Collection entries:
::::::

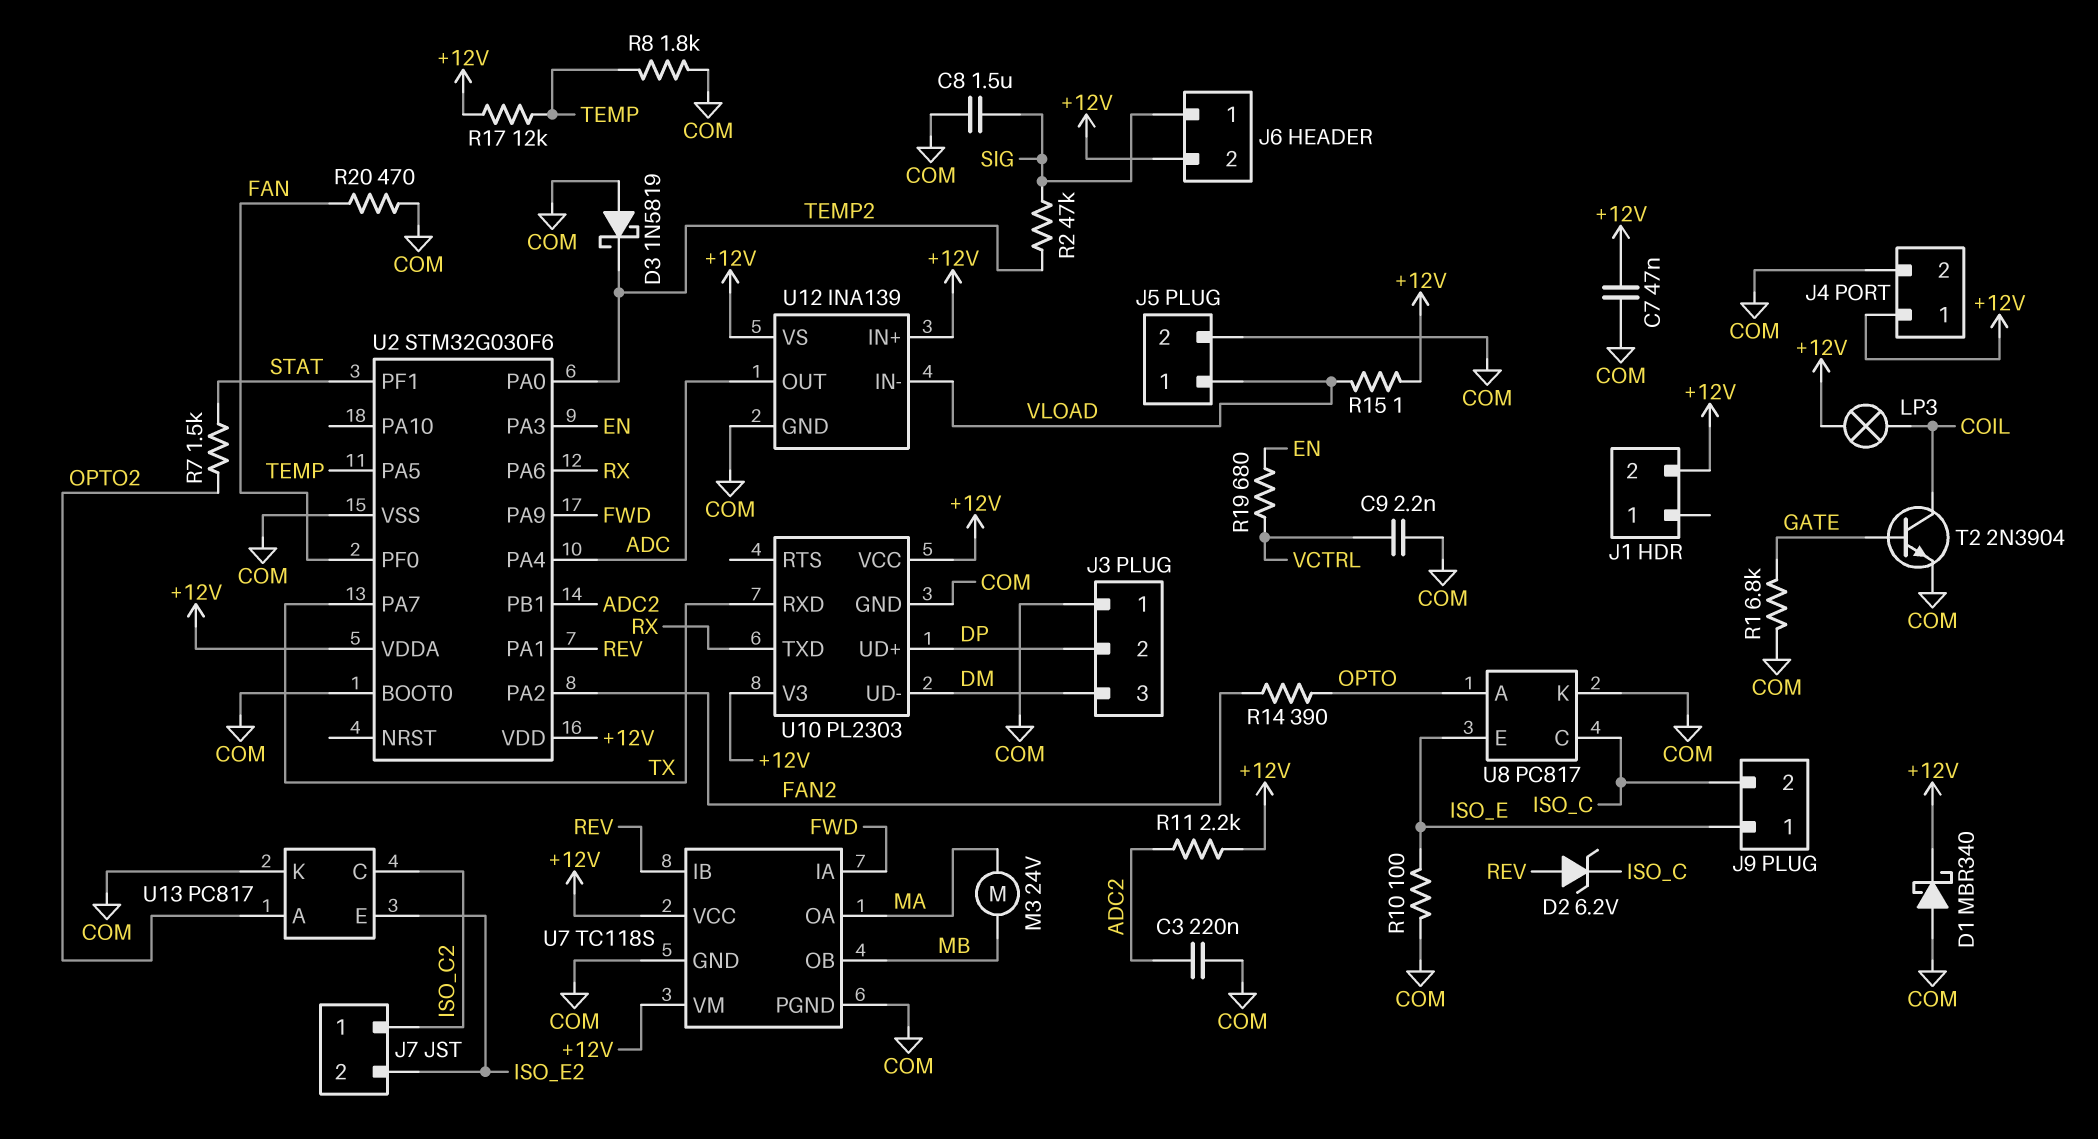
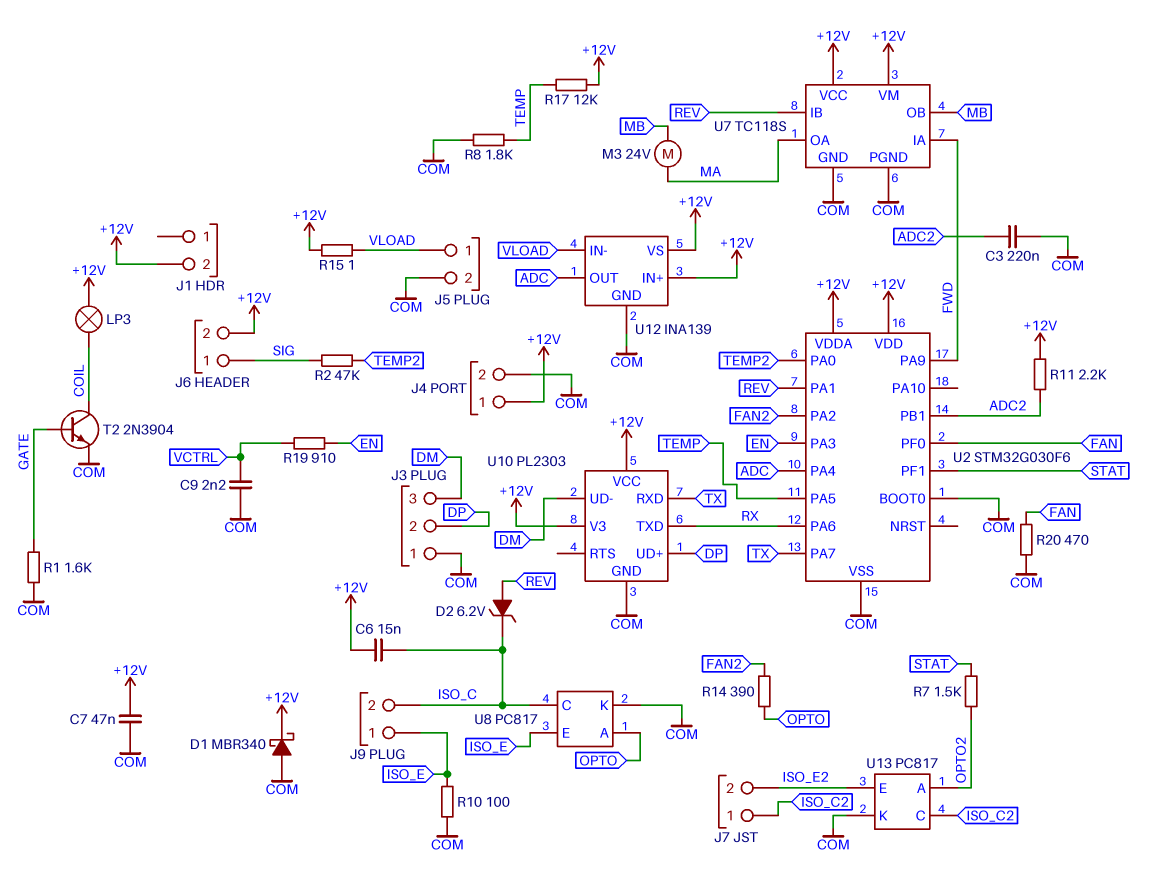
C6: none -> 15nF (+12V, ISO_C)
C8: 1.5uF (COM, SIG) -> none
D3: schottky 1N5819 (A COM, K TEMP2) -> none
R1: 6.8k (COM, GATE) -> 1.6k (COM, GATE)
R19: 680 (EN, VCTRL) -> 910 (EN, VCTRL)

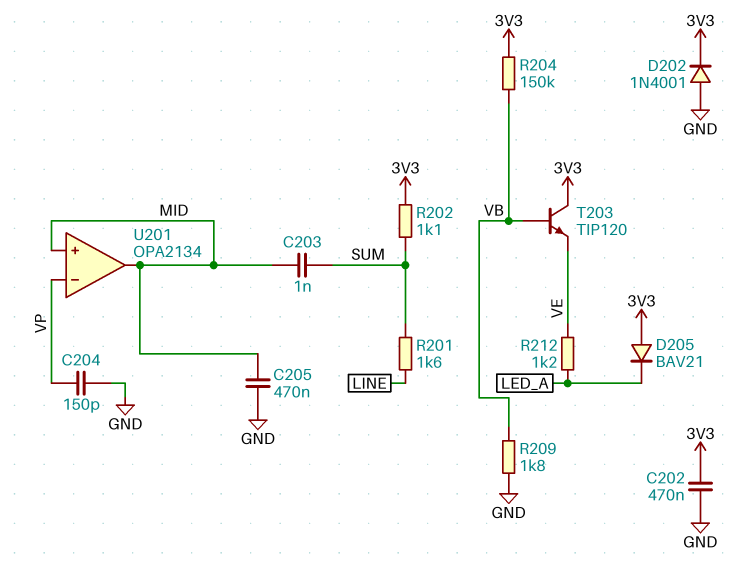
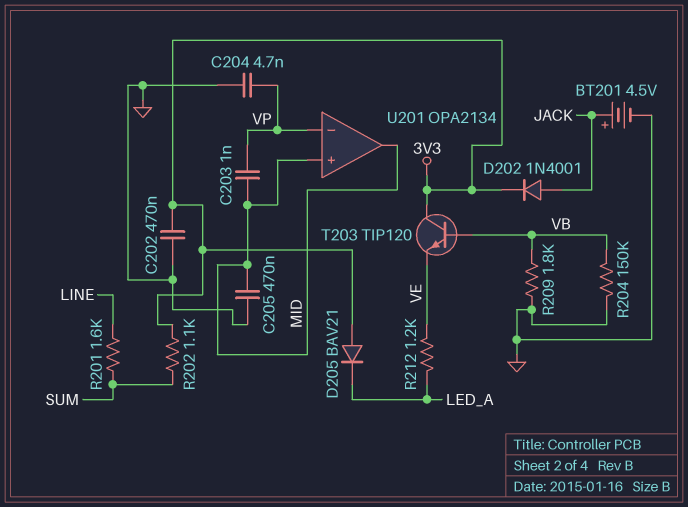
BT201: none -> 4.5V (plus JACK, minus GND)
C203: 1nF (MID, SUM) -> 1nF (MID, VP)
C204: 150pF (GND, VP) -> 4.7nF (GND, VP)
D202: diode 1N4001 (A GND, K 3V3) -> diode 1N4001 (A JACK, K 3V3)
R204: 150k (3V3, VB) -> 150k (GND, VB)

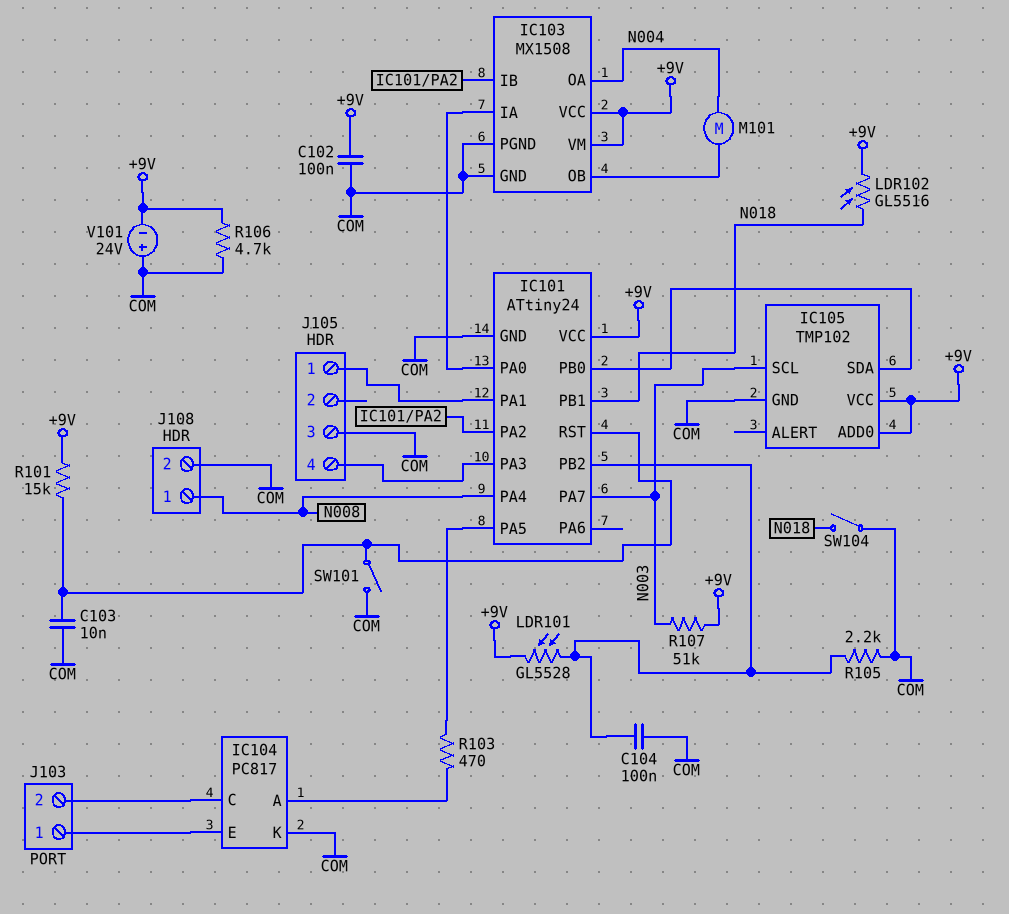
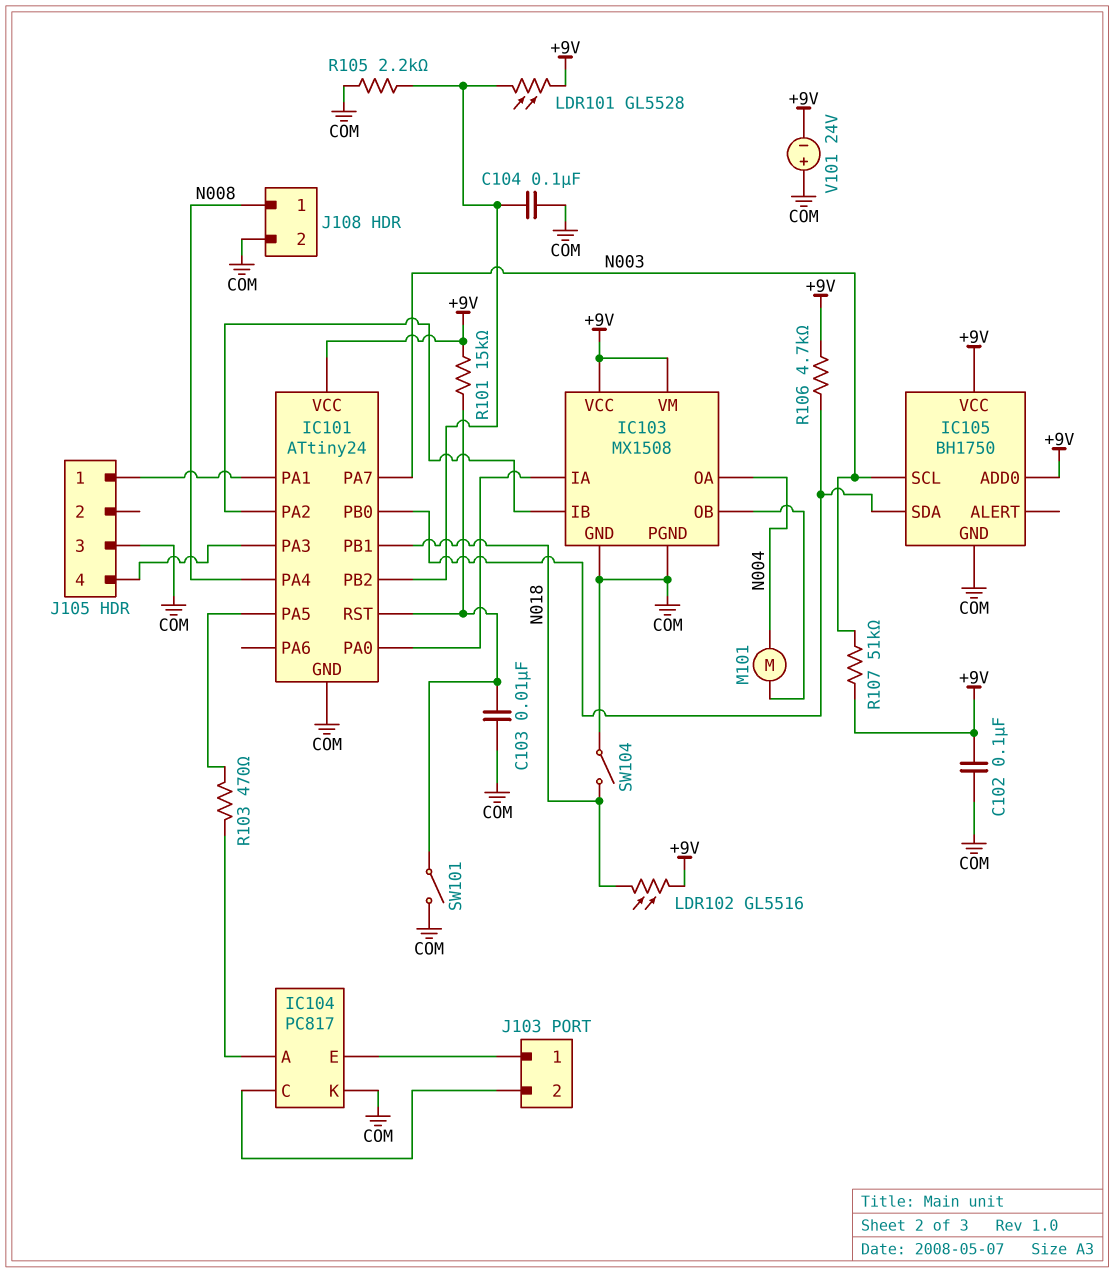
IC105: TMP102 -> BH1750
R106: 4.7k (+9V, COM) -> 4.7k (+9V, IC101/PB0)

::::::

TASK STATEMENT: Transcribe the span of lines that runs from the line with "C203: 1nF (MID, SUM) -> 1nF (MID, VP)" to the end of the data, both ends included, exactly, with nothing else and no pictures.

TASK OUTPUT:
C203: 1nF (MID, SUM) -> 1nF (MID, VP)
C204: 150pF (GND, VP) -> 4.7nF (GND, VP)
D202: diode 1N4001 (A GND, K 3V3) -> diode 1N4001 (A JACK, K 3V3)
R204: 150k (3V3, VB) -> 150k (GND, VB)

IC105: TMP102 -> BH1750
R106: 4.7k (+9V, COM) -> 4.7k (+9V, IC101/PB0)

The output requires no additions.